_Directions_
Below this sentence is a listing; return exactly its lines from the one with "The second view gained the aqua" to the one with "What was the aqua", both kept, and nothing more.

____ Supplied records

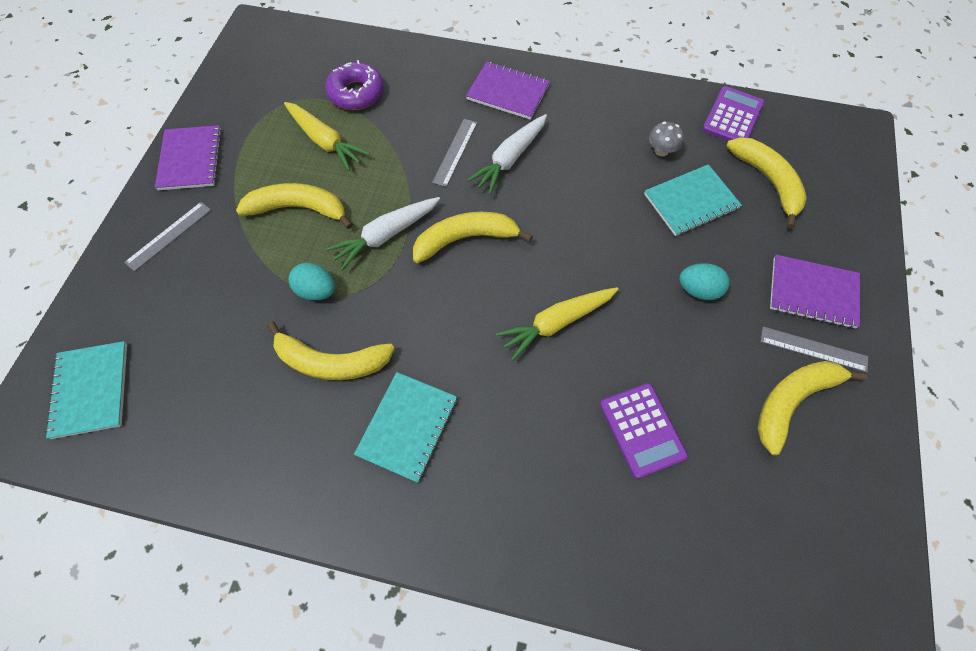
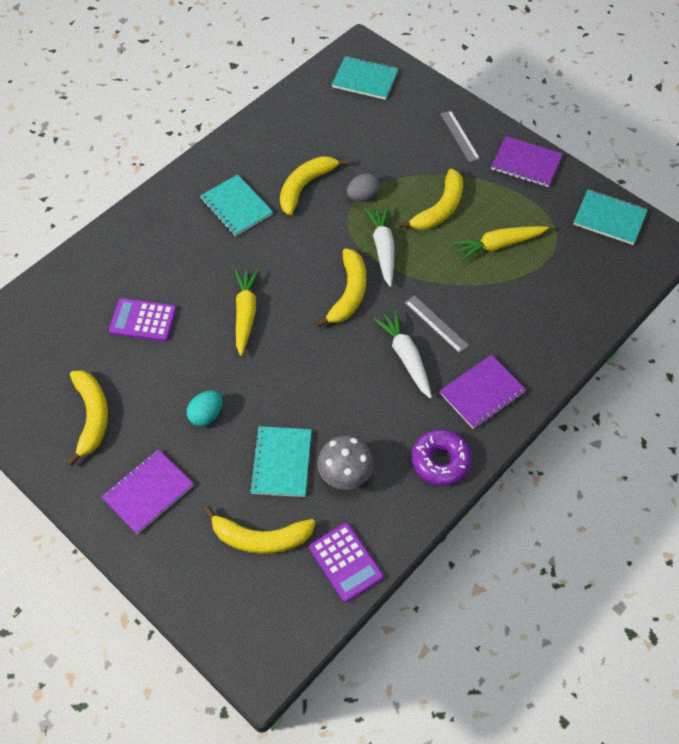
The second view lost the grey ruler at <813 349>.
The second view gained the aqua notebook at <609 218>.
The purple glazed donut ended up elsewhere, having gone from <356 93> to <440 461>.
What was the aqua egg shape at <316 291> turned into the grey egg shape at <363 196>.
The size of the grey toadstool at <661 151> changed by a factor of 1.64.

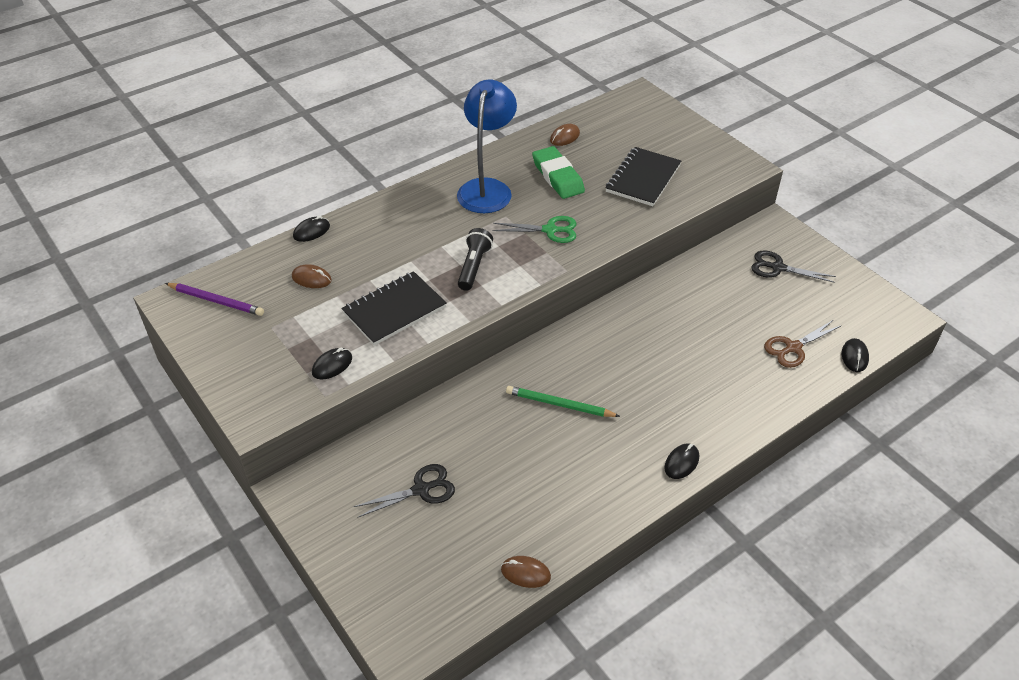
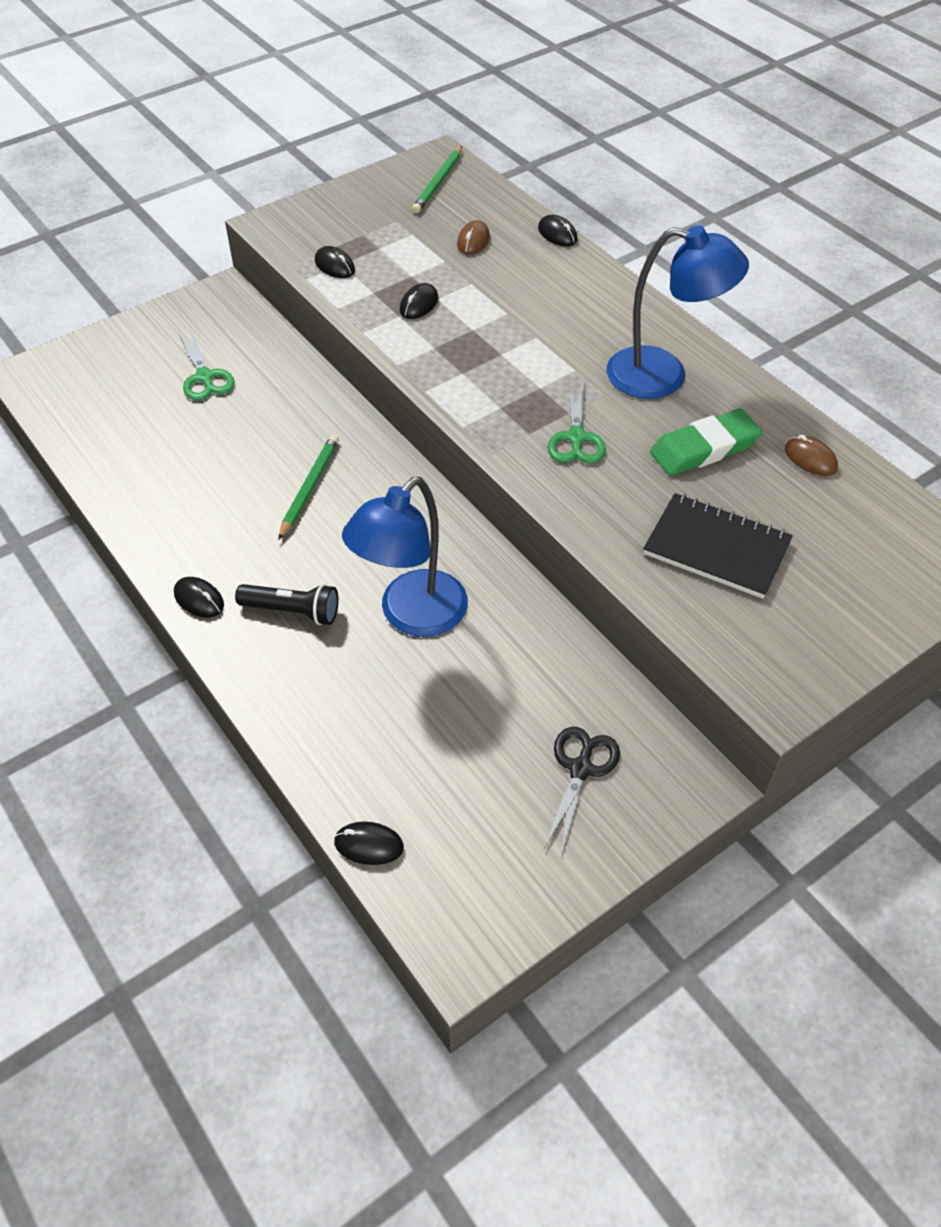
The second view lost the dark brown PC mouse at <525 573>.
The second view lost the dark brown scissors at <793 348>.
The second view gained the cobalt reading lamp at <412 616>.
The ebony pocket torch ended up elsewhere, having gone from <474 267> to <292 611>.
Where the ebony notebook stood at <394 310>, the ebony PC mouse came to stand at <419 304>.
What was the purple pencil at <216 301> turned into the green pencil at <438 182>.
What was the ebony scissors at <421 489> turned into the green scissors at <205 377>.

________
____ Supplied records

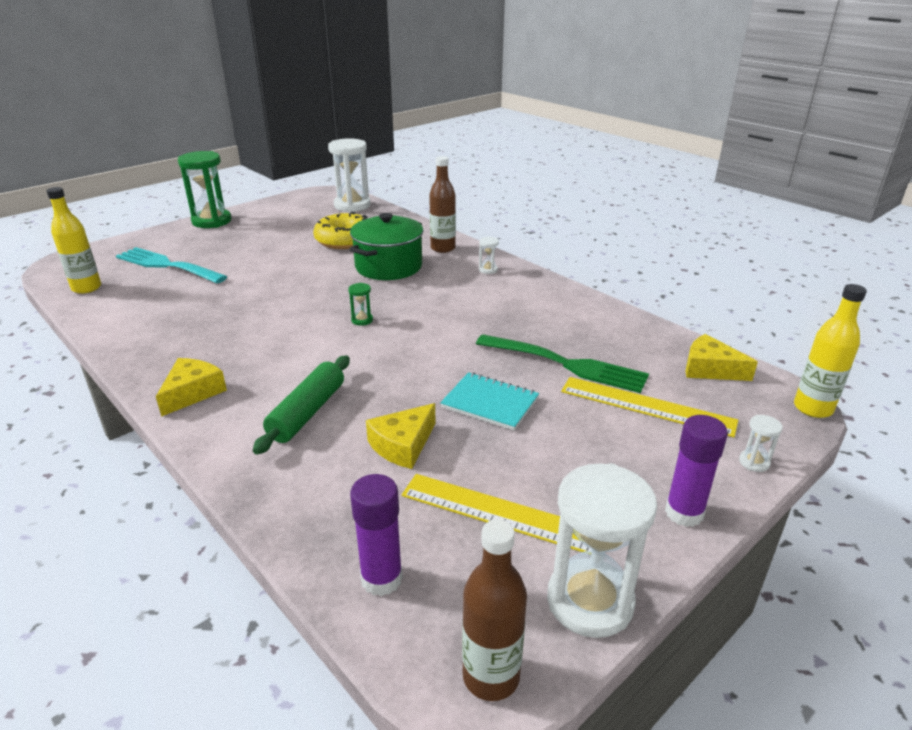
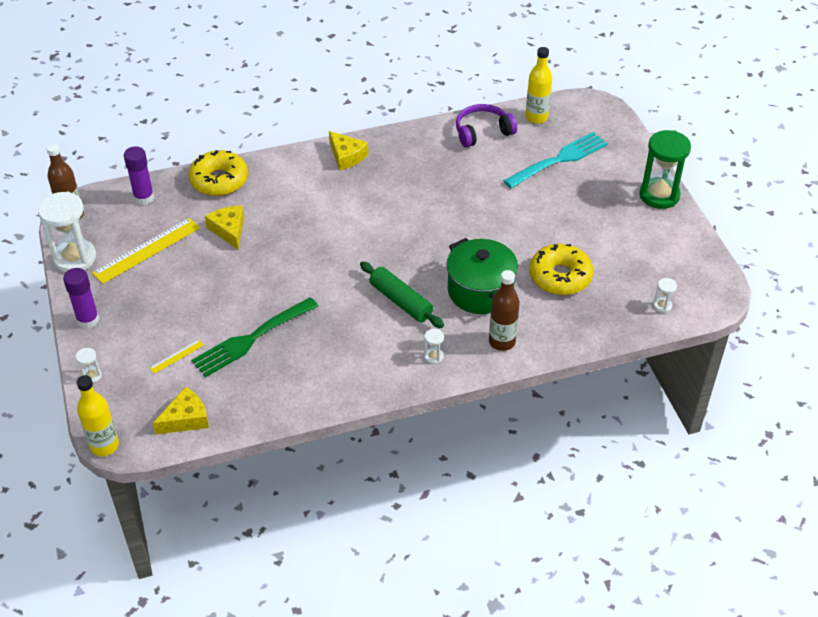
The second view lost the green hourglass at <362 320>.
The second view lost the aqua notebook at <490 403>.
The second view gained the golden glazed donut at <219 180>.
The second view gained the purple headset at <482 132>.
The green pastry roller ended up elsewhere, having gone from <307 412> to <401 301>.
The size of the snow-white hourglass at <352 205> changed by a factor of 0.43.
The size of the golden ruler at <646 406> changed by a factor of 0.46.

________

_Written solution_
The second view gained the aqua notebook at <609 218>.
The purple glazed donut ended up elsewhere, having gone from <356 93> to <440 461>.
What was the aqua egg shape at <316 291> turned into the grey egg shape at <363 196>.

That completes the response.